**Record excerpts:**

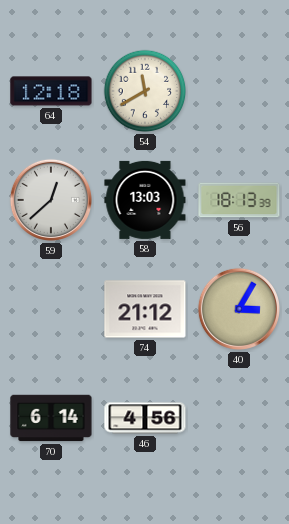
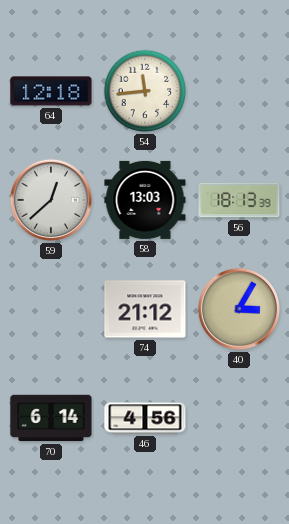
54: 11:40 -> 11:44
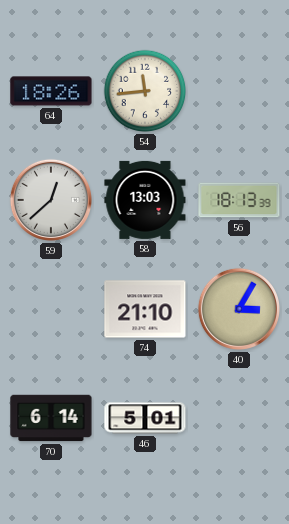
64: 12:18 -> 18:26
74: 21:12 -> 21:10
46: 4:56 -> 5:01
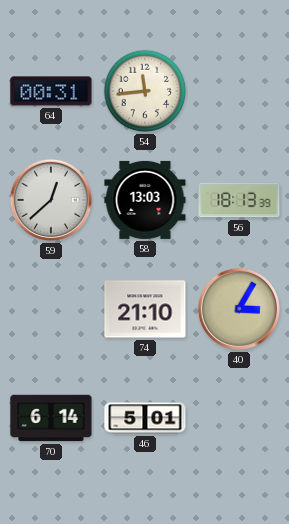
64: 18:26 -> 00:31
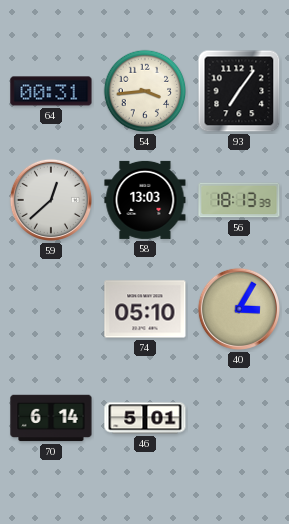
54: 11:44 -> 3:44
93: none -> 7:06
74: 21:10 -> 05:10
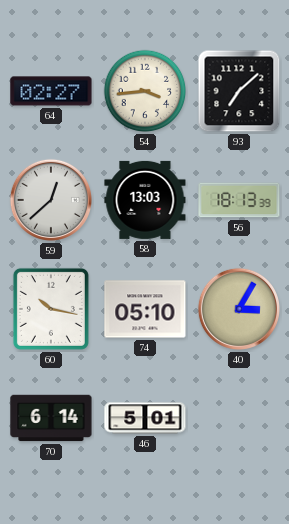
64: 00:31 -> 02:27
93: 7:06 -> 7:08
60: none -> 10:17
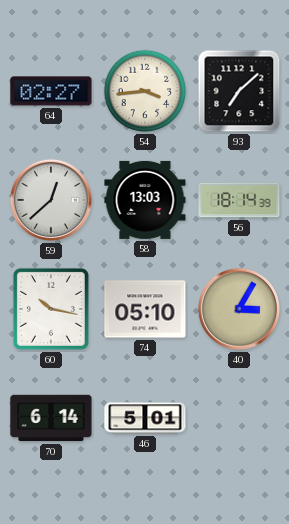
56: 18:13 -> 18:14
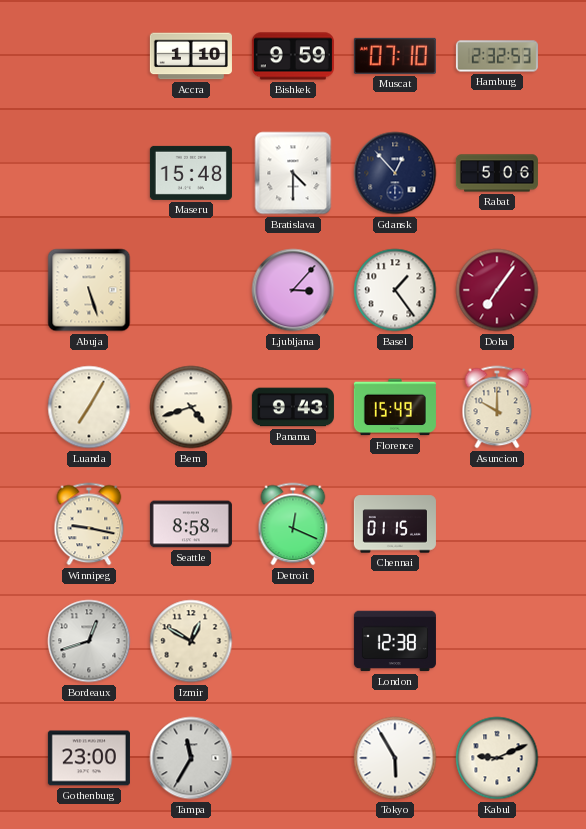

**Set exercise:**
Can you lay out every line of text in the records above as a JSON list of strings, one string per line, skipping blank lines and leaving out the pictures?

**Task solution:**
[
  "54: 11:40 -> 11:44",
  "64: 12:18 -> 18:26",
  "74: 21:12 -> 21:10",
  "46: 4:56 -> 5:01",
  "64: 18:26 -> 00:31",
  "54: 11:44 -> 3:44",
  "93: none -> 7:06",
  "74: 21:10 -> 05:10",
  "64: 00:31 -> 02:27",
  "93: 7:06 -> 7:08",
  "60: none -> 10:17",
  "56: 18:13 -> 18:14"
]